Content revision data:

*** Block opens ***

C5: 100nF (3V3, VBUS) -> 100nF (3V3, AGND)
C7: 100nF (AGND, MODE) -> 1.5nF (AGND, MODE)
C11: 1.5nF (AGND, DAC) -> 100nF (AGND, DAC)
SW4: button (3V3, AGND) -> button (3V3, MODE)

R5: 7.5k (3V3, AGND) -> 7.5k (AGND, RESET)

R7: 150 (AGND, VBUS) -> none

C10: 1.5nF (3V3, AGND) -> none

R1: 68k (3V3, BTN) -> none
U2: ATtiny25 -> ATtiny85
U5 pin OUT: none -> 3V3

*** Block closes ***
*** Block opens ***

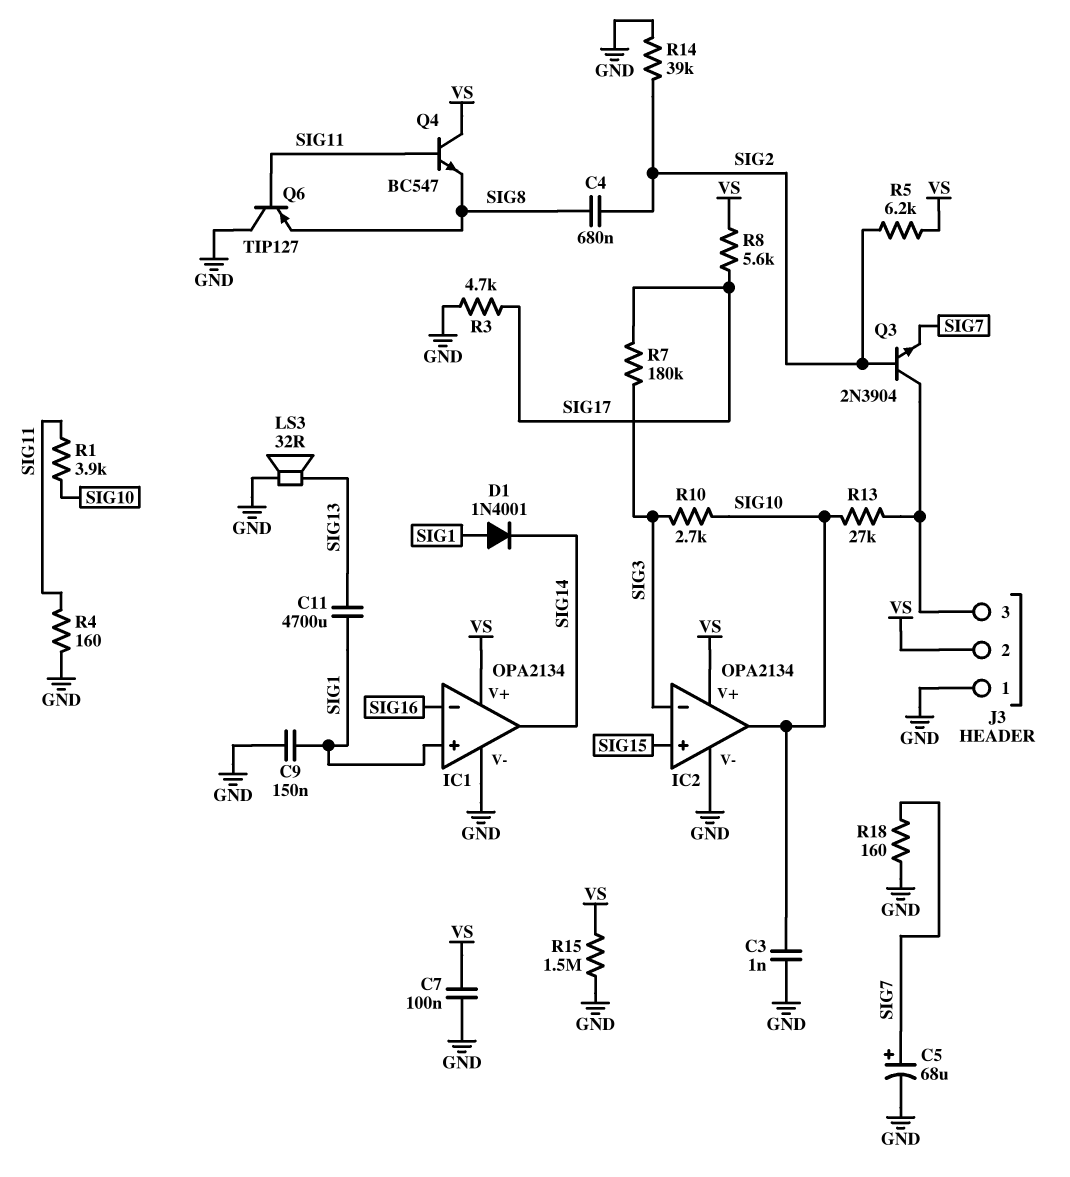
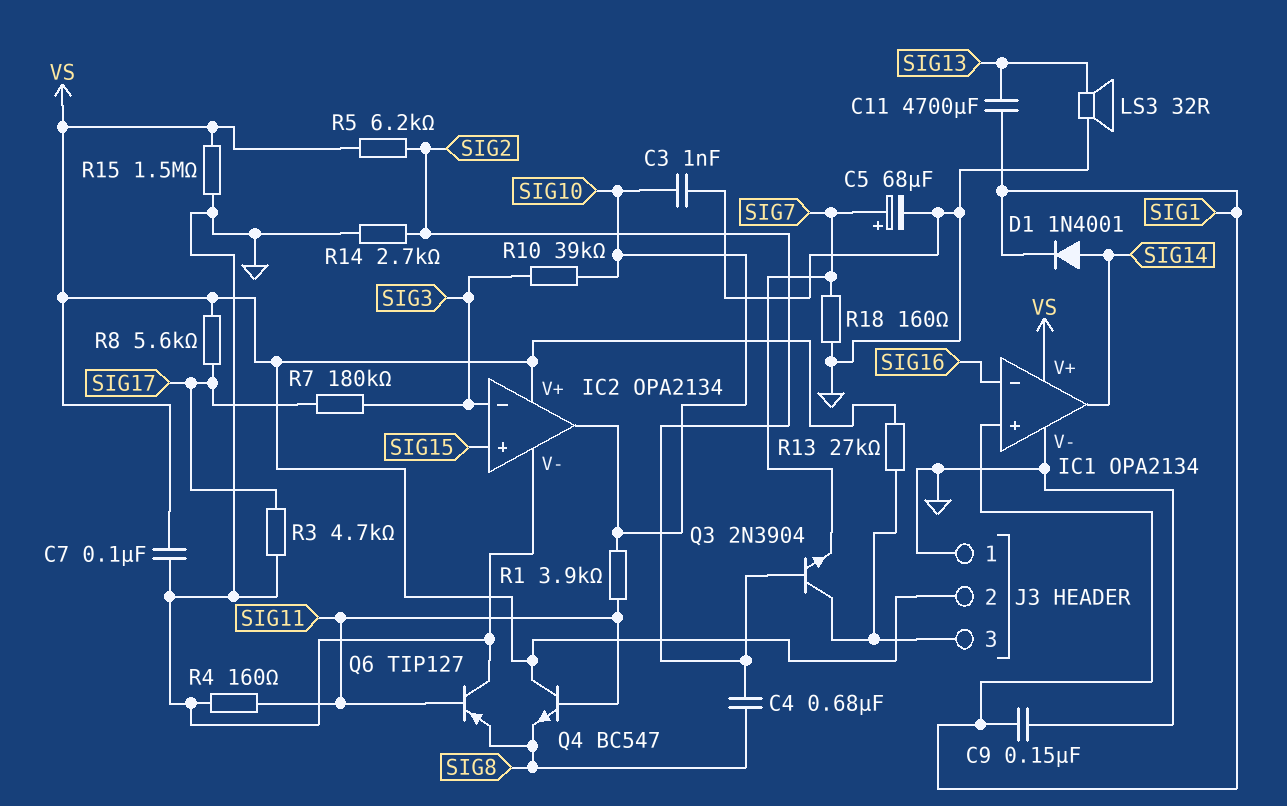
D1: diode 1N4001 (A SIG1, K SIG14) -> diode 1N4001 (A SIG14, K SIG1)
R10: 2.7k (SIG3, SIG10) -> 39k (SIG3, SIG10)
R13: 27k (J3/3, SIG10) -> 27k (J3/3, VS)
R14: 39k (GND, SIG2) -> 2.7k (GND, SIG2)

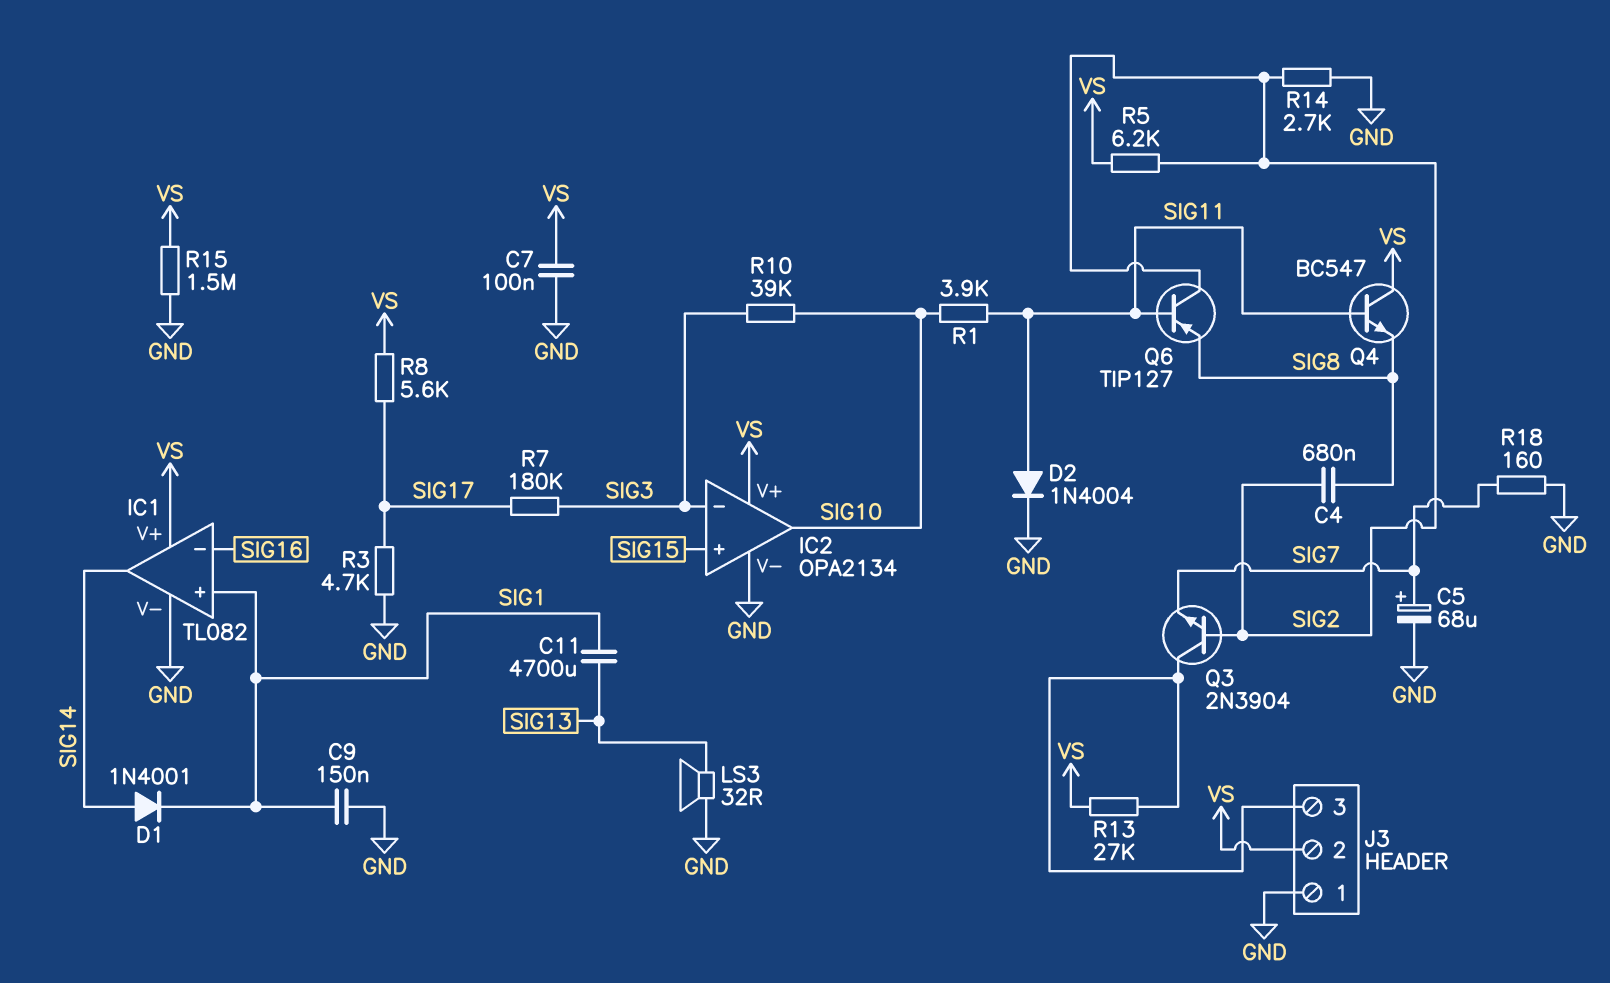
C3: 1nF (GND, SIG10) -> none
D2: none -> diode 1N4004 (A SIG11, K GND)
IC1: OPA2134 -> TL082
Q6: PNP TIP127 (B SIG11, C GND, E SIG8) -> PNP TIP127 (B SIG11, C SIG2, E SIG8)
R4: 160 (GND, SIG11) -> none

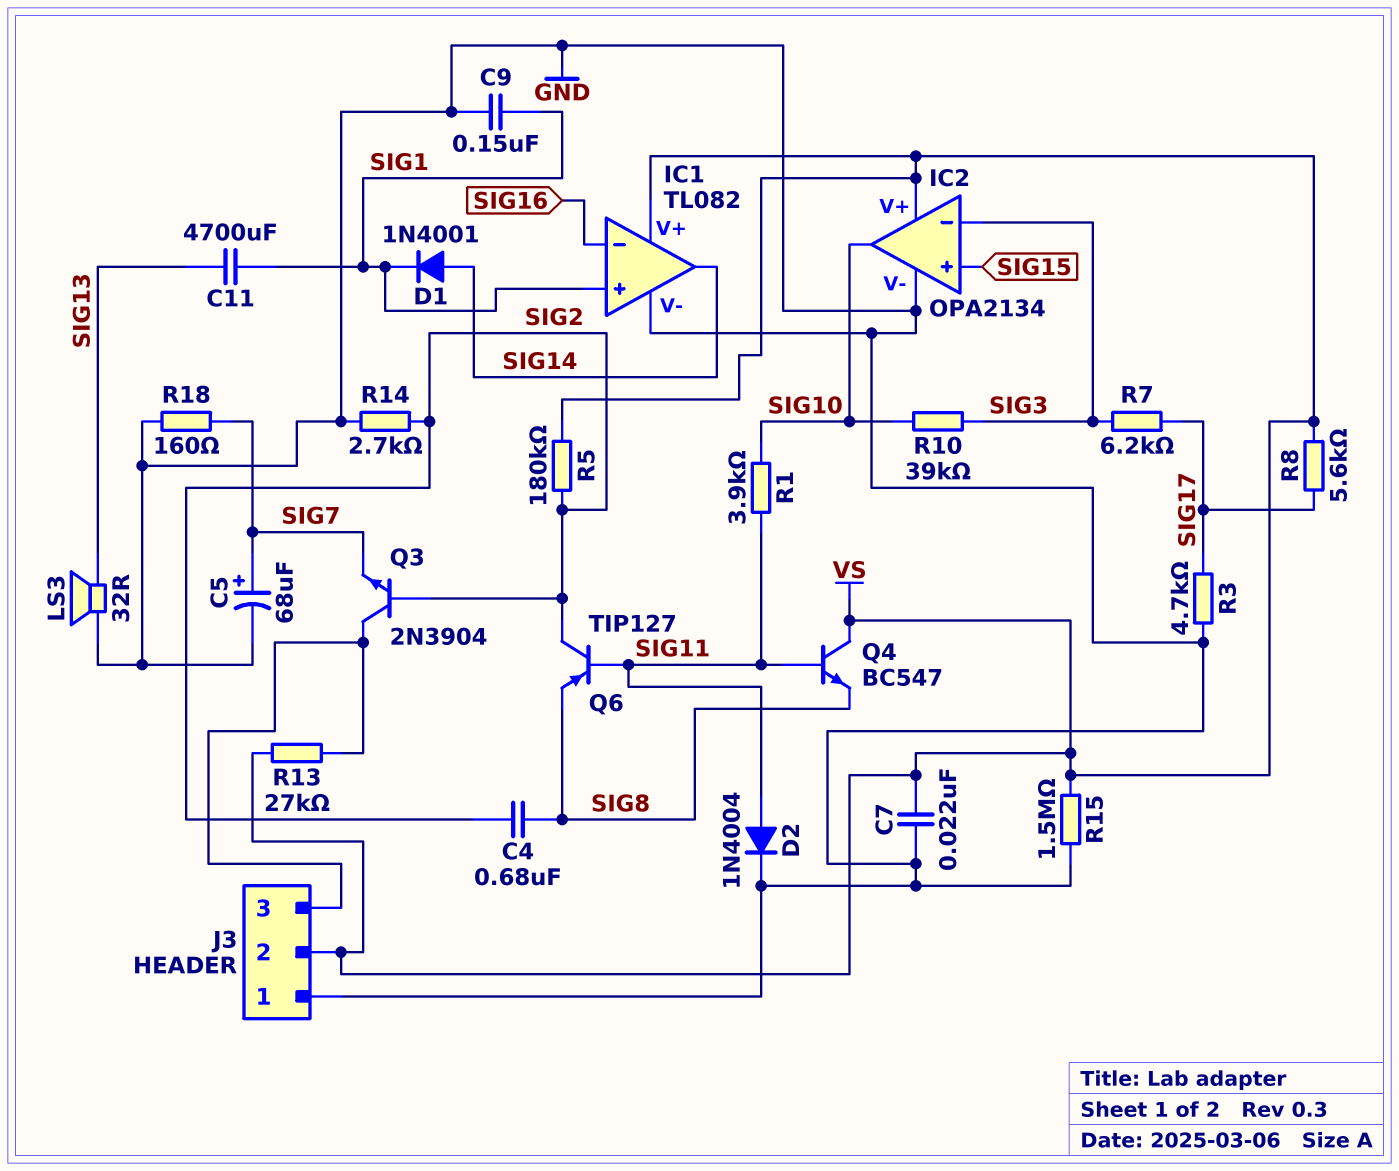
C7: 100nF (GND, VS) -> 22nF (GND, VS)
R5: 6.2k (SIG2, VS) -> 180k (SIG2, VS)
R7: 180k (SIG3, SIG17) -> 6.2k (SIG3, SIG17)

*** Block closes ***
*** Block opens ***

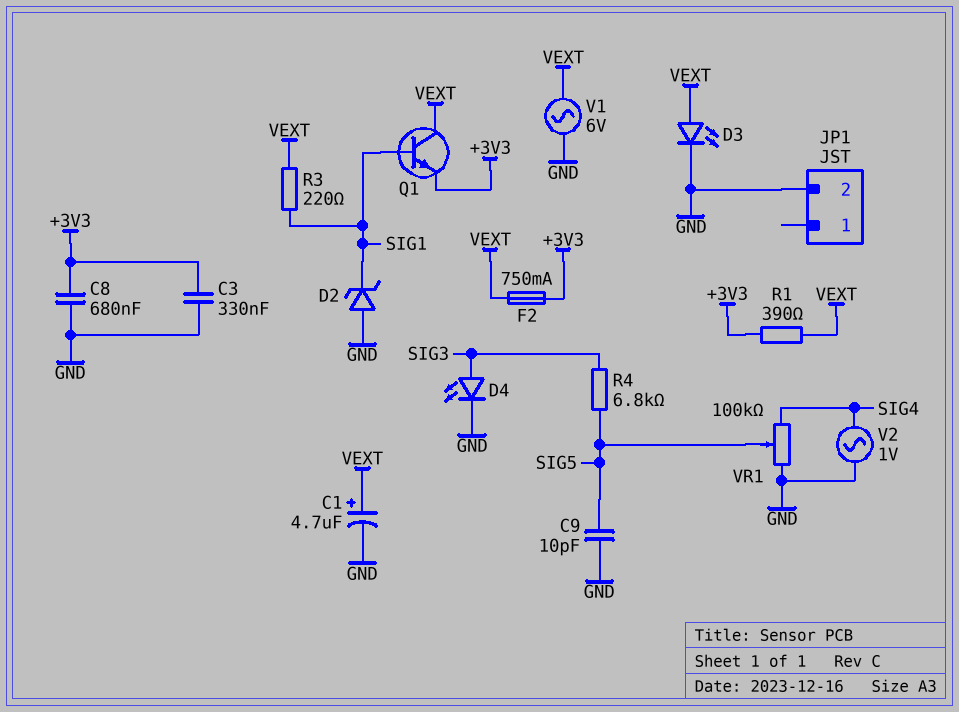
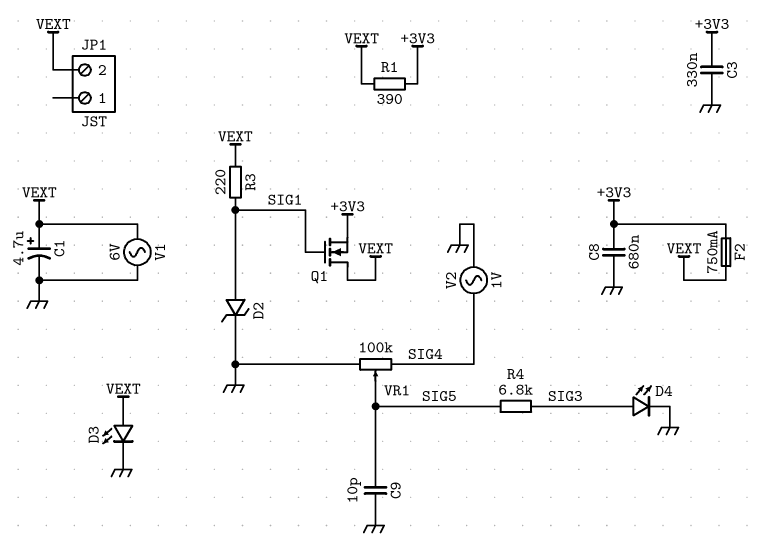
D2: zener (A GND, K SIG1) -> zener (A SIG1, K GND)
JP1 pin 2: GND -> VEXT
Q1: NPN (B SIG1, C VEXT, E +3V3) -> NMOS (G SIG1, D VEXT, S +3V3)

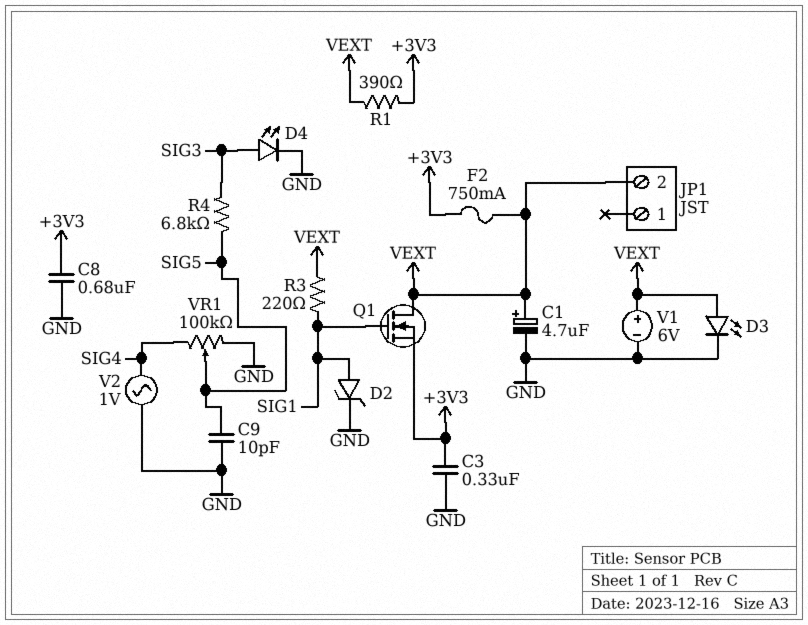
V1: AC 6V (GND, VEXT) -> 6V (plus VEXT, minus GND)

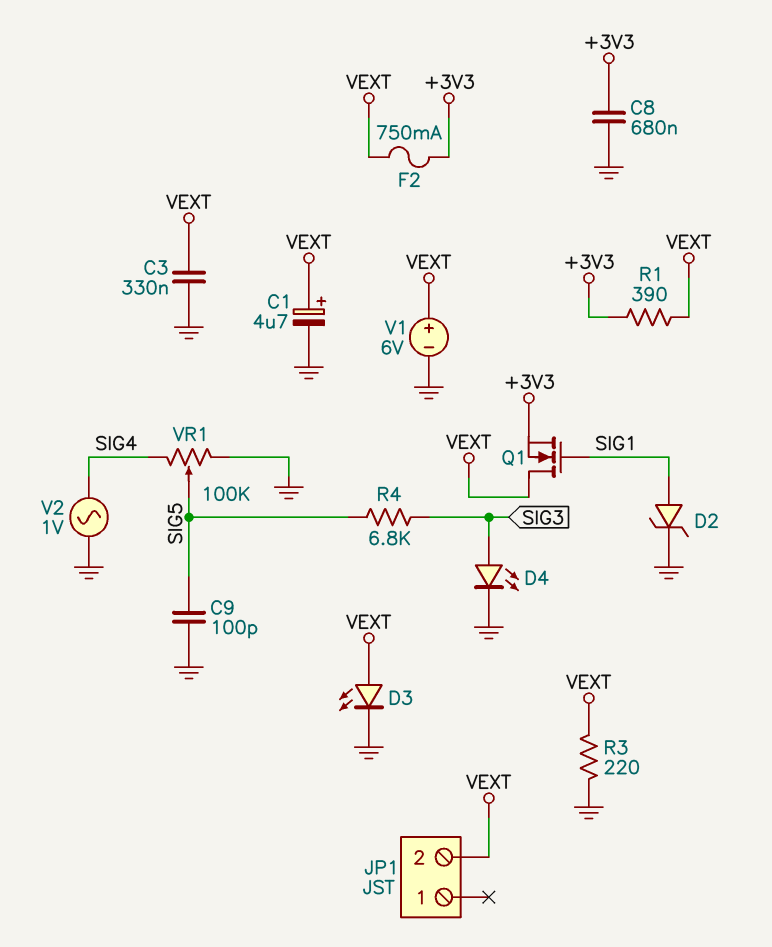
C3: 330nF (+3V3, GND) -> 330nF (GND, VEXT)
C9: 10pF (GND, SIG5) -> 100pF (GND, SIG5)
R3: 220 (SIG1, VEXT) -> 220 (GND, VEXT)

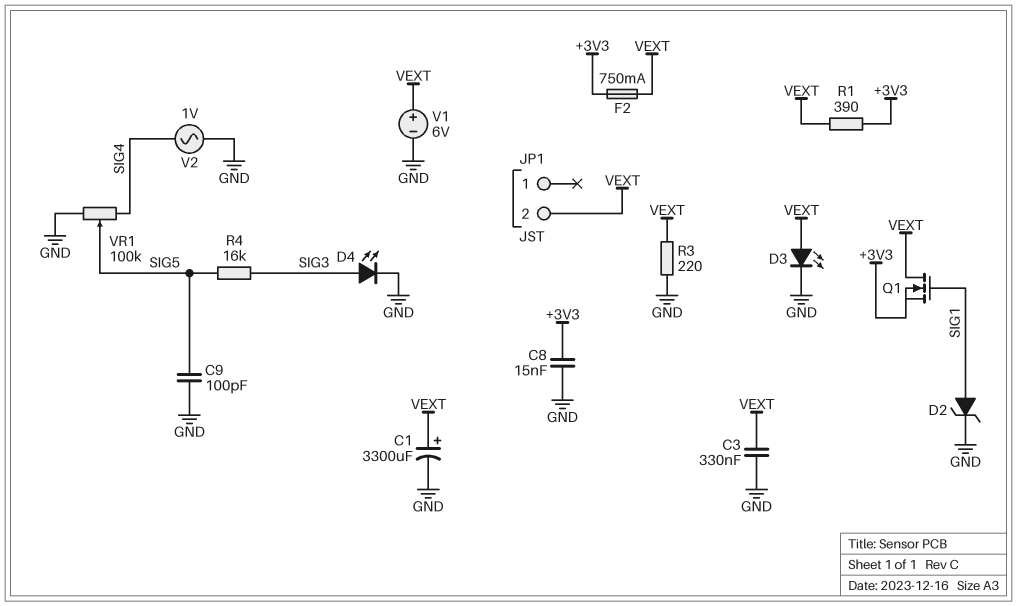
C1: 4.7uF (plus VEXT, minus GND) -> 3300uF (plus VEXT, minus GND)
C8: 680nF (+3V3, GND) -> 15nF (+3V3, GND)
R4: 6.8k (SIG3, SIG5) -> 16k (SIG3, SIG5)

*** Block closes ***

Above are the records; restate exactly the lines from the one containing "R14: 39k (GND, SIG2) -> 2.7k (GND, SIG2)" through the one containing "R7: 180k (SIG3, SIG17) -> 6.2k (SIG3, SIG17)", keeping pictures out.

R14: 39k (GND, SIG2) -> 2.7k (GND, SIG2)

C3: 1nF (GND, SIG10) -> none
D2: none -> diode 1N4004 (A SIG11, K GND)
IC1: OPA2134 -> TL082
Q6: PNP TIP127 (B SIG11, C GND, E SIG8) -> PNP TIP127 (B SIG11, C SIG2, E SIG8)
R4: 160 (GND, SIG11) -> none

C7: 100nF (GND, VS) -> 22nF (GND, VS)
R5: 6.2k (SIG2, VS) -> 180k (SIG2, VS)
R7: 180k (SIG3, SIG17) -> 6.2k (SIG3, SIG17)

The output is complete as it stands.